Prompt:
Repeat exactly the lines that run from the start of the records below to the line with "TP2: none -> test point (+3V3)", including both of those lines but not the pictures.

Saved entries
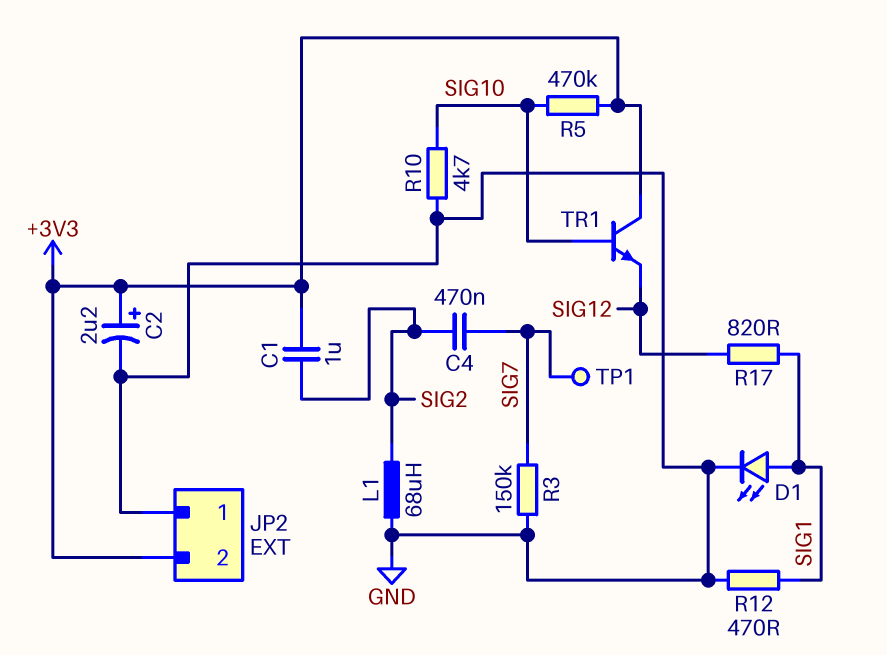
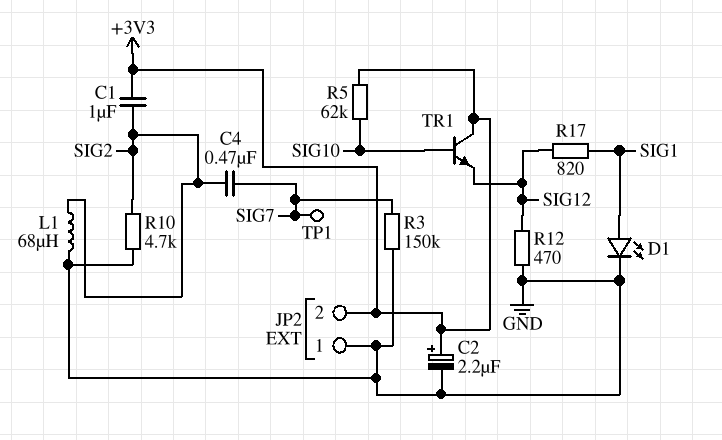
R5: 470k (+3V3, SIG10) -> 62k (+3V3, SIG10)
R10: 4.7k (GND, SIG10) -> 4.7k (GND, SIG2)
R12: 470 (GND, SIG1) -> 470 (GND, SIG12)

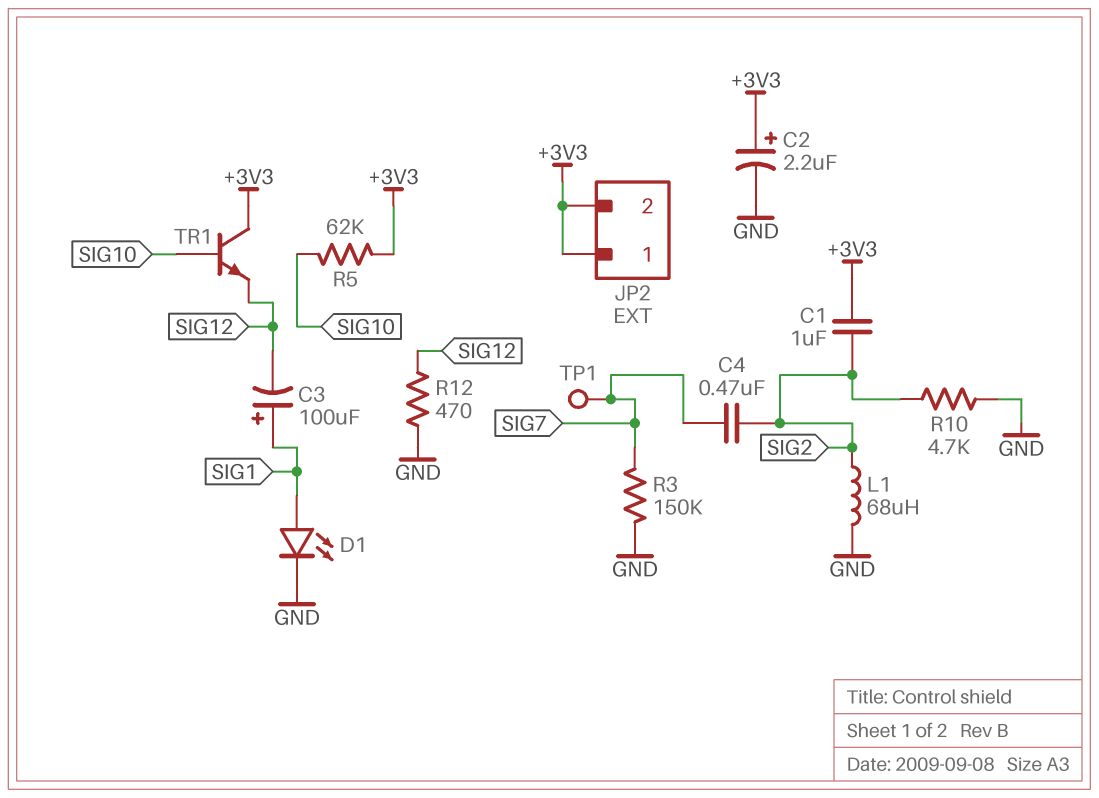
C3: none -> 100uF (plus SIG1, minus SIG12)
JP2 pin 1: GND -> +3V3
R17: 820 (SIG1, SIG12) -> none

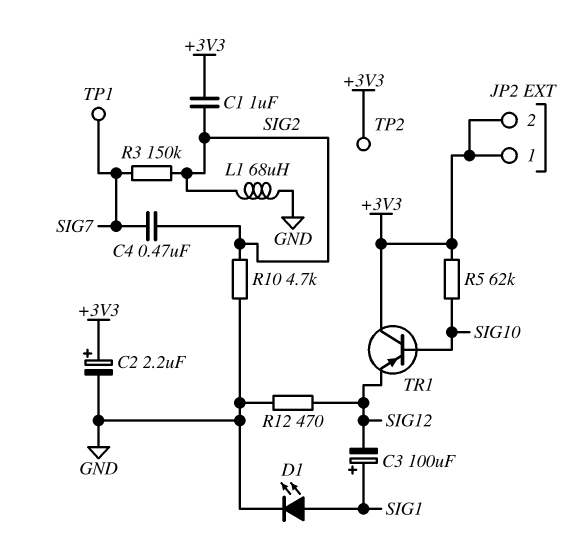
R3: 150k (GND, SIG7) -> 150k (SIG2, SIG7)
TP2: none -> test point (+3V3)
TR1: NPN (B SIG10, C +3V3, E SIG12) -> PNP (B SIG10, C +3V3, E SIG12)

Result for this task:
R5: 470k (+3V3, SIG10) -> 62k (+3V3, SIG10)
R10: 4.7k (GND, SIG10) -> 4.7k (GND, SIG2)
R12: 470 (GND, SIG1) -> 470 (GND, SIG12)

C3: none -> 100uF (plus SIG1, minus SIG12)
JP2 pin 1: GND -> +3V3
R17: 820 (SIG1, SIG12) -> none

R3: 150k (GND, SIG7) -> 150k (SIG2, SIG7)
TP2: none -> test point (+3V3)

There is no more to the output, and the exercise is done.